▸ TASK DESCRIPTION
Extract every line below that contains the word "recoloured".

▸ STORED DATA
──────────
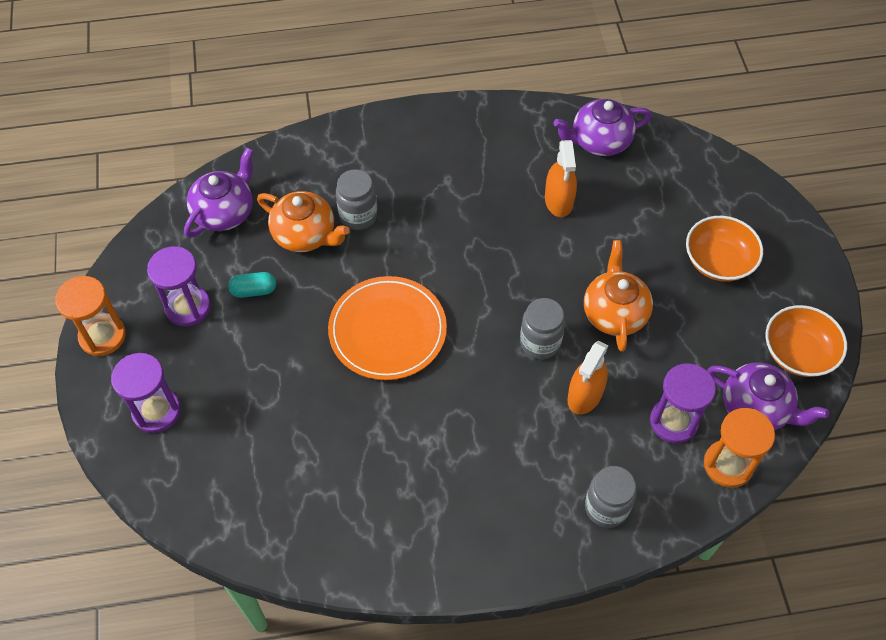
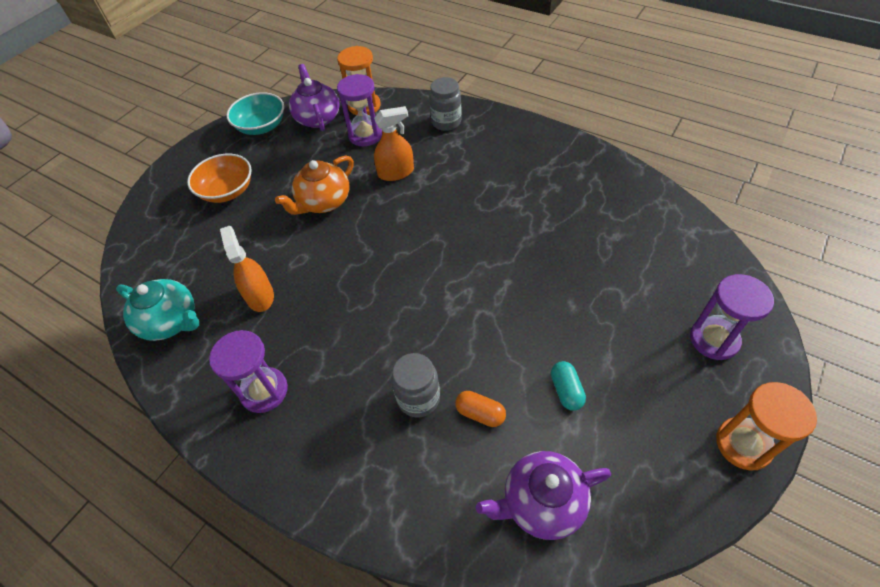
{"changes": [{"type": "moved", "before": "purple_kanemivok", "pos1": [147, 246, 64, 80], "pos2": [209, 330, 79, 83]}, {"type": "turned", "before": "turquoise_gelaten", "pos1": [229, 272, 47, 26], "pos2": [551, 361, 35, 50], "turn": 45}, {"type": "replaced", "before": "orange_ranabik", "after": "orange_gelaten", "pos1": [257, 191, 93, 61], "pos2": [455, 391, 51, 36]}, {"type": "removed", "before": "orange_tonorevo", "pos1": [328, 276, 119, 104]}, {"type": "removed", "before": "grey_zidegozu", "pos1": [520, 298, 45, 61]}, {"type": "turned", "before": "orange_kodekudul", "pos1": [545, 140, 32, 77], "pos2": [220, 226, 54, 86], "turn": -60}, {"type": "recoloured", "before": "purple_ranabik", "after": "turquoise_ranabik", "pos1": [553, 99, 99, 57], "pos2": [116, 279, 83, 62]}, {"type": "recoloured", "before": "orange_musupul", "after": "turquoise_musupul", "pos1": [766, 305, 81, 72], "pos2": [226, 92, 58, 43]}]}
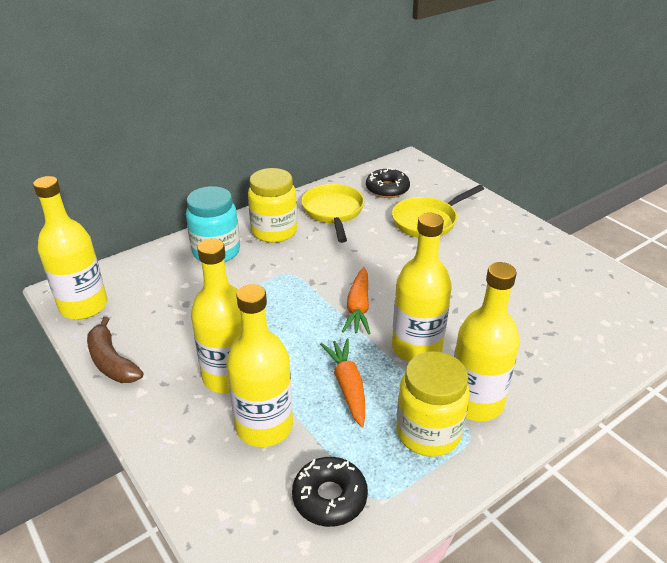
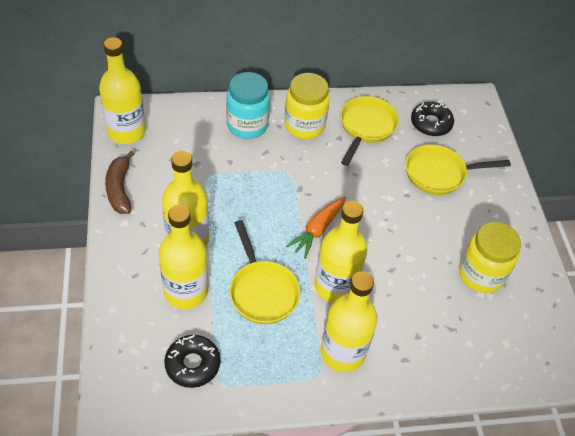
{"changes": [{"type": "replaced", "before": "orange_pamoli", "after": "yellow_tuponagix", "pos1": [320, 338, 45, 89], "pos2": [230, 220, 70, 104]}, {"type": "moved", "before": "yellow_zidegozu", "pos1": [396, 351, 74, 106], "pos2": [459, 222, 62, 71]}]}
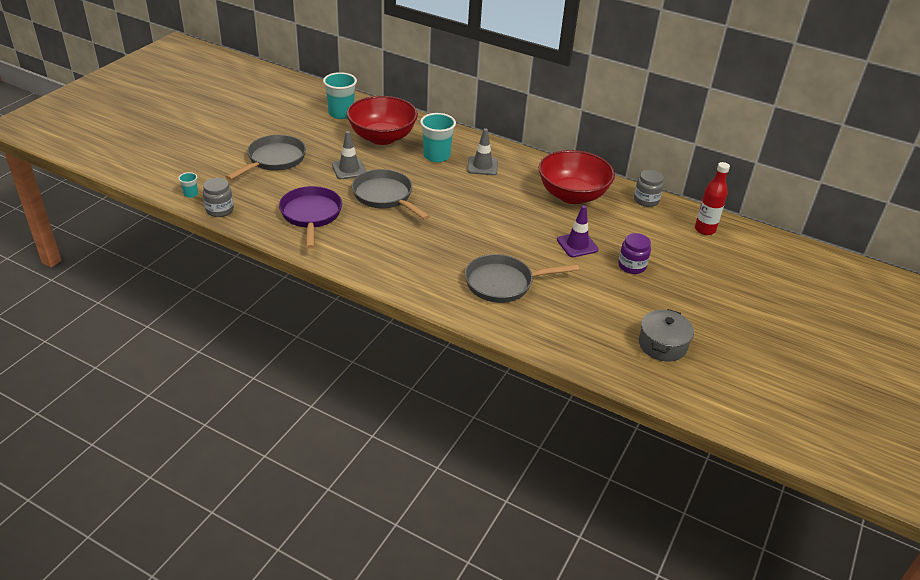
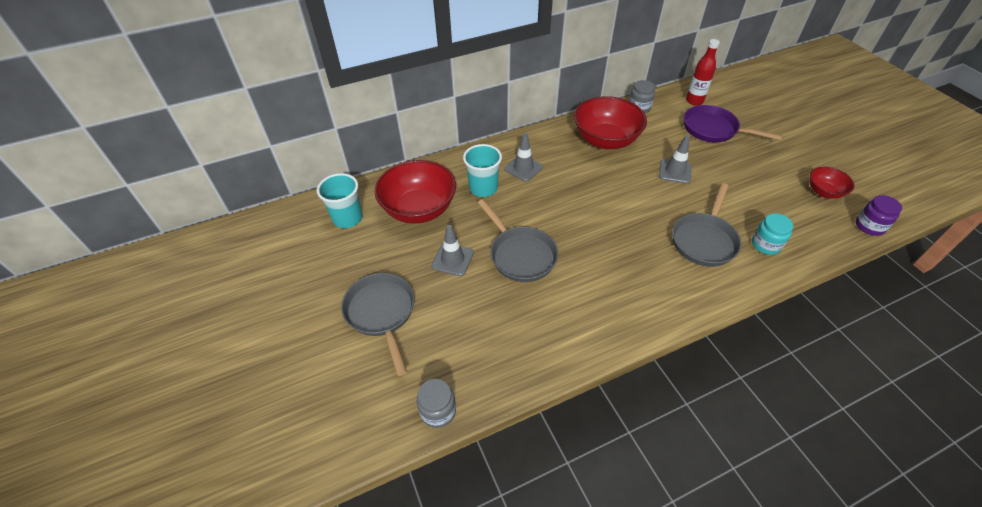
{"changes": [{"type": "removed", "before": "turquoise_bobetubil", "pos1": [178, 172, 20, 26]}, {"type": "moved", "before": "purple_tuponagix", "pos1": [279, 186, 63, 63], "pos2": [684, 105, 98, 38]}, {"type": "turned", "before": "grey_tuponagix", "pos1": [352, 169, 78, 51], "pos2": [477, 199, 81, 83], "turn": -120}, {"type": "recoloured", "before": "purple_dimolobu", "after": "grey_dimolobu", "pos1": [557, 205, 42, 52], "pos2": [659, 136, 33, 48]}, {"type": "moved", "before": "purple_zidegozu", "pos1": [618, 233, 33, 41], "pos2": [856, 195, 46, 41]}, {"type": "replaced", "before": "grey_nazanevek", "after": "red_musupul", "pos1": [639, 309, 55, 52], "pos2": [809, 167, 46, 32]}, {"type": "added", "after": "turquoise_zidegozu", "pos2": [752, 213, 41, 42]}]}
──────────
▸ YOUR RESPONSE
{"changes": [{"type": "moved", "before": "purple_kanemivok", "pos1": [147, 246, 64, 80], "pos2": [209, 330, 79, 83]}, {"type": "turned", "before": "turquoise_gelaten", "pos1": [229, 272, 47, 26], "pos2": [551, 361, 35, 50], "turn": 45}, {"type": "replaced", "before": "orange_ranabik", "after": "orange_gelaten", "pos1": [257, 191, 93, 61], "pos2": [455, 391, 51, 36]}, {"type": "removed", "before": "orange_tonorevo", "pos1": [328, 276, 119, 104]}, {"type": "removed", "before": "grey_zidegozu", "pos1": [520, 298, 45, 61]}, {"type": "turned", "before": "orange_kodekudul", "pos1": [545, 140, 32, 77], "pos2": [220, 226, 54, 86], "turn": -60}, {"type": "recoloured", "before": "purple_ranabik", "after": "turquoise_ranabik", "pos1": [553, 99, 99, 57], "pos2": [116, 279, 83, 62]}, {"type": "recoloured", "before": "orange_musupul", "after": "turquoise_musupul", "pos1": [766, 305, 81, 72], "pos2": [226, 92, 58, 43]}]}
{"changes": [{"type": "removed", "before": "turquoise_bobetubil", "pos1": [178, 172, 20, 26]}, {"type": "moved", "before": "purple_tuponagix", "pos1": [279, 186, 63, 63], "pos2": [684, 105, 98, 38]}, {"type": "turned", "before": "grey_tuponagix", "pos1": [352, 169, 78, 51], "pos2": [477, 199, 81, 83], "turn": -120}, {"type": "recoloured", "before": "purple_dimolobu", "after": "grey_dimolobu", "pos1": [557, 205, 42, 52], "pos2": [659, 136, 33, 48]}, {"type": "moved", "before": "purple_zidegozu", "pos1": [618, 233, 33, 41], "pos2": [856, 195, 46, 41]}, {"type": "replaced", "before": "grey_nazanevek", "after": "red_musupul", "pos1": [639, 309, 55, 52], "pos2": [809, 167, 46, 32]}, {"type": "added", "after": "turquoise_zidegozu", "pos2": [752, 213, 41, 42]}]}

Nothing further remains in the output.